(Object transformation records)
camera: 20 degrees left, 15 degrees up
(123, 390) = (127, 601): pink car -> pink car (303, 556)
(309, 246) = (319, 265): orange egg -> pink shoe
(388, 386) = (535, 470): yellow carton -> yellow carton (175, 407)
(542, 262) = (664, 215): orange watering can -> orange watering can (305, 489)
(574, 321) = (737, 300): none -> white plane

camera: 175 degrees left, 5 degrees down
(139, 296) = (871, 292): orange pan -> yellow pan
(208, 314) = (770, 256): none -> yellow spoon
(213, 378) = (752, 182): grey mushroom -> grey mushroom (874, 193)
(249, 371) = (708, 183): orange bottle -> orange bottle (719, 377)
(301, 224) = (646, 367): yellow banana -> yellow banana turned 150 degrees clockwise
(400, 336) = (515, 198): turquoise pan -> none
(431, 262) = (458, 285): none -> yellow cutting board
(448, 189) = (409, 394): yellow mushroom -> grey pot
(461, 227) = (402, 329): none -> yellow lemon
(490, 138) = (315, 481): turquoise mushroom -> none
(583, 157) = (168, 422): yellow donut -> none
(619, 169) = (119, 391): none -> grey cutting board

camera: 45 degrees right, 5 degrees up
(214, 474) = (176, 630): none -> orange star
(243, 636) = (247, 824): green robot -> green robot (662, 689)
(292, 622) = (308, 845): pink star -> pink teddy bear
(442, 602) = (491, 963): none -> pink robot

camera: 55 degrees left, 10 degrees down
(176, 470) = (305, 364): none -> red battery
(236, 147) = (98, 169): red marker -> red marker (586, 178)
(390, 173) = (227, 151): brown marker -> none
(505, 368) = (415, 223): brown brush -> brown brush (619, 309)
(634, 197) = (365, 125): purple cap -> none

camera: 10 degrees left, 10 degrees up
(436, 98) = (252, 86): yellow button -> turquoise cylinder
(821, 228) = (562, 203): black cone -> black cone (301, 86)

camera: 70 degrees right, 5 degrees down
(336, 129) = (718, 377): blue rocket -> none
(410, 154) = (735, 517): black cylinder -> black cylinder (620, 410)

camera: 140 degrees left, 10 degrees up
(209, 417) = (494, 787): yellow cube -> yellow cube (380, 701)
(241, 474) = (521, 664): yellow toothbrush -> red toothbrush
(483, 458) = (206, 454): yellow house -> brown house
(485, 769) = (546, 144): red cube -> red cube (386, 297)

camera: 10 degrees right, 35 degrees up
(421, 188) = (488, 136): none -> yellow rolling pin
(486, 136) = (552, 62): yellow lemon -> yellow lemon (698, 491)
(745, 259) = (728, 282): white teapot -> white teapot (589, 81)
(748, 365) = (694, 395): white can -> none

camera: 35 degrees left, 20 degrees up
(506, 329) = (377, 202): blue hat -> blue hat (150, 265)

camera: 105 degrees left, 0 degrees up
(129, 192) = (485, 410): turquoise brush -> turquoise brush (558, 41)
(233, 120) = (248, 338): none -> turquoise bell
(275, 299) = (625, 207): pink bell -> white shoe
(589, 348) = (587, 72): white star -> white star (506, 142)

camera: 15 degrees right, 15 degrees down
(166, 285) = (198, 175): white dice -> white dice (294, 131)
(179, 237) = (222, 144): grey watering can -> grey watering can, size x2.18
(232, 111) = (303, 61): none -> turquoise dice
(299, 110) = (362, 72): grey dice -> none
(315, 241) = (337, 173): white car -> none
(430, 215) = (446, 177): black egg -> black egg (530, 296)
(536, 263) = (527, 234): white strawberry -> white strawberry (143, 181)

Your task
Using the entries above, work out how many lines contain the string "brown". Respond with that number alone.

Answer box
3